BEGIN THE INPUT
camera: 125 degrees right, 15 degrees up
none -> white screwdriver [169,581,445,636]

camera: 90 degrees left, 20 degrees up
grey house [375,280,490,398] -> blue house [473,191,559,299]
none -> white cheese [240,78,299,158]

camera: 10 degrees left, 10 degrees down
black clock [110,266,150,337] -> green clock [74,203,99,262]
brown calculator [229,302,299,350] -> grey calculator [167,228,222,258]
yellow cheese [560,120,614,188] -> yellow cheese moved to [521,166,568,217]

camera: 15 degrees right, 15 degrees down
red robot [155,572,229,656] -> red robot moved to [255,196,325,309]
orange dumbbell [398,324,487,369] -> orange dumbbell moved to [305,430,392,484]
END THE INPUT
BEGIN THE INPUT
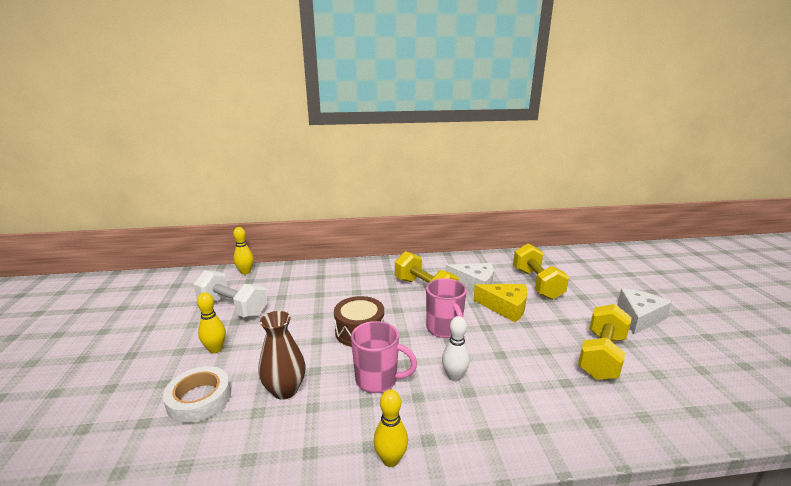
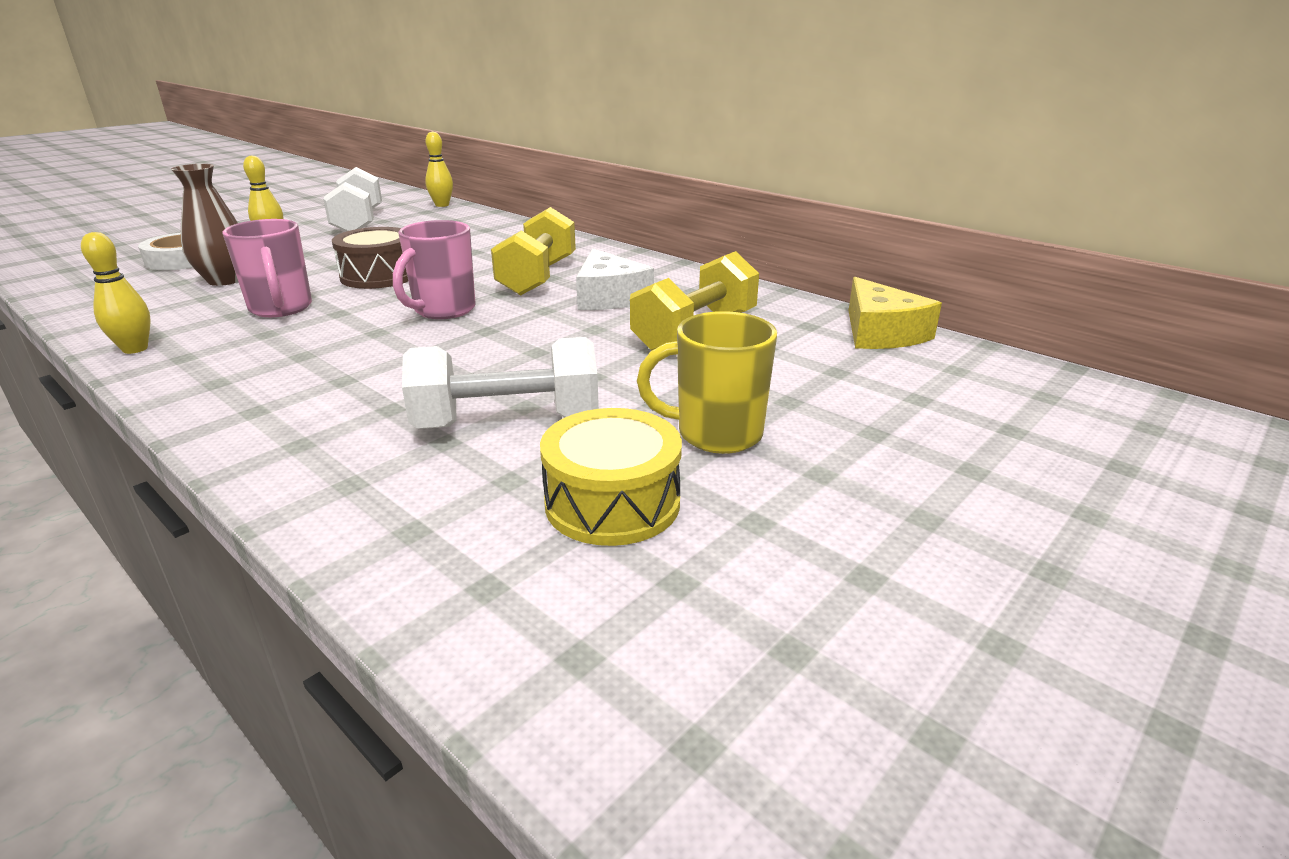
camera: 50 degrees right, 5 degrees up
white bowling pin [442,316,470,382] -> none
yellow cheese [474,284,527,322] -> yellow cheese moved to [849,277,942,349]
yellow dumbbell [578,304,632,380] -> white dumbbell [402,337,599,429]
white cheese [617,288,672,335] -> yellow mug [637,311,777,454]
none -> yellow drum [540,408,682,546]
END THE INPUT
▶ _HOW TO COMPLETE THIS TASK_:
Look through the entries above; copy each line where the string "cheese" appears.

▶ _WORKED SOLUTION_:
none -> white cheese [240,78,299,158]
yellow cheese [560,120,614,188] -> yellow cheese moved to [521,166,568,217]
yellow cheese [474,284,527,322] -> yellow cheese moved to [849,277,942,349]
white cheese [617,288,672,335] -> yellow mug [637,311,777,454]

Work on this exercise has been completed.